Description of the task:
The records below are to be retyped in full, without any alteration.

Object tracking records:

———

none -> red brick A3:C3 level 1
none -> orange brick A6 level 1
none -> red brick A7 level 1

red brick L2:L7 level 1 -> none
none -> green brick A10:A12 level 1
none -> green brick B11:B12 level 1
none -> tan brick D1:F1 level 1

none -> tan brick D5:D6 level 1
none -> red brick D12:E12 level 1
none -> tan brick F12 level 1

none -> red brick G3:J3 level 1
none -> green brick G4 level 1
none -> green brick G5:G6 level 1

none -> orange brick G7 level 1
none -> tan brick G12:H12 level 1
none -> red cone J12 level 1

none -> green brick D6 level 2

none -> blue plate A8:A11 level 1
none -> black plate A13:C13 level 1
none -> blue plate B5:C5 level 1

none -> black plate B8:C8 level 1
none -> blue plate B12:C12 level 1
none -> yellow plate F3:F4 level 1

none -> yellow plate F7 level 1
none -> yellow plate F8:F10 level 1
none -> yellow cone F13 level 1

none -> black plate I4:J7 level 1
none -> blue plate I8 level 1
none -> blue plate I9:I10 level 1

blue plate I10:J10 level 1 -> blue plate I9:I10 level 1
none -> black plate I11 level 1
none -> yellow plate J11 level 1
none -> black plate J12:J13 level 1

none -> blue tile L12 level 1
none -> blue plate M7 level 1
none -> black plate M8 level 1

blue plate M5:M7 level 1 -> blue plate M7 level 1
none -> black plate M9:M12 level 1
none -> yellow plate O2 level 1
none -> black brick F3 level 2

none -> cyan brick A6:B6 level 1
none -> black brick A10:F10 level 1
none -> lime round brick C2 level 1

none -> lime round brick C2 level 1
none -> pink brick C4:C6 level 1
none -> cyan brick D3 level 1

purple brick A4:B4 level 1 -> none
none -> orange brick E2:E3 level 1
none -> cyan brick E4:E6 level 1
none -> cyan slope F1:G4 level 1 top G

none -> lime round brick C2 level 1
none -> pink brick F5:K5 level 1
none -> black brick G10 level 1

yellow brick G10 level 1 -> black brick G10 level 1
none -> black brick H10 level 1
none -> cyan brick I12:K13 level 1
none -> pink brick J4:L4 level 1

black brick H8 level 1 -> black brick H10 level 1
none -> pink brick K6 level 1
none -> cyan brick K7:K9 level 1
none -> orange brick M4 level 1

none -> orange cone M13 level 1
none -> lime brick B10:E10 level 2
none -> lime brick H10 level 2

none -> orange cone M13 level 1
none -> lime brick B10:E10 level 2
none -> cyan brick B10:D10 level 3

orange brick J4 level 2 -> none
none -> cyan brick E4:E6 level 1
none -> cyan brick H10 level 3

———

Response below:
none -> red brick A3:C3 level 1
none -> orange brick A6 level 1
none -> red brick A7 level 1

red brick L2:L7 level 1 -> none
none -> green brick A10:A12 level 1
none -> green brick B11:B12 level 1
none -> tan brick D1:F1 level 1

none -> tan brick D5:D6 level 1
none -> red brick D12:E12 level 1
none -> tan brick F12 level 1

none -> red brick G3:J3 level 1
none -> green brick G4 level 1
none -> green brick G5:G6 level 1

none -> orange brick G7 level 1
none -> tan brick G12:H12 level 1
none -> red cone J12 level 1

none -> green brick D6 level 2

none -> blue plate A8:A11 level 1
none -> black plate A13:C13 level 1
none -> blue plate B5:C5 level 1

none -> black plate B8:C8 level 1
none -> blue plate B12:C12 level 1
none -> yellow plate F3:F4 level 1

none -> yellow plate F7 level 1
none -> yellow plate F8:F10 level 1
none -> yellow cone F13 level 1

none -> black plate I4:J7 level 1
none -> blue plate I8 level 1
none -> blue plate I9:I10 level 1

blue plate I10:J10 level 1 -> blue plate I9:I10 level 1
none -> black plate I11 level 1
none -> yellow plate J11 level 1
none -> black plate J12:J13 level 1

none -> blue tile L12 level 1
none -> blue plate M7 level 1
none -> black plate M8 level 1

blue plate M5:M7 level 1 -> blue plate M7 level 1
none -> black plate M9:M12 level 1
none -> yellow plate O2 level 1
none -> black brick F3 level 2

none -> cyan brick A6:B6 level 1
none -> black brick A10:F10 level 1
none -> lime round brick C2 level 1

none -> lime round brick C2 level 1
none -> pink brick C4:C6 level 1
none -> cyan brick D3 level 1

purple brick A4:B4 level 1 -> none
none -> orange brick E2:E3 level 1
none -> cyan brick E4:E6 level 1
none -> cyan slope F1:G4 level 1 top G

none -> lime round brick C2 level 1
none -> pink brick F5:K5 level 1
none -> black brick G10 level 1

yellow brick G10 level 1 -> black brick G10 level 1
none -> black brick H10 level 1
none -> cyan brick I12:K13 level 1
none -> pink brick J4:L4 level 1

black brick H8 level 1 -> black brick H10 level 1
none -> pink brick K6 level 1
none -> cyan brick K7:K9 level 1
none -> orange brick M4 level 1

none -> orange cone M13 level 1
none -> lime brick B10:E10 level 2
none -> lime brick H10 level 2

none -> orange cone M13 level 1
none -> lime brick B10:E10 level 2
none -> cyan brick B10:D10 level 3

orange brick J4 level 2 -> none
none -> cyan brick E4:E6 level 1
none -> cyan brick H10 level 3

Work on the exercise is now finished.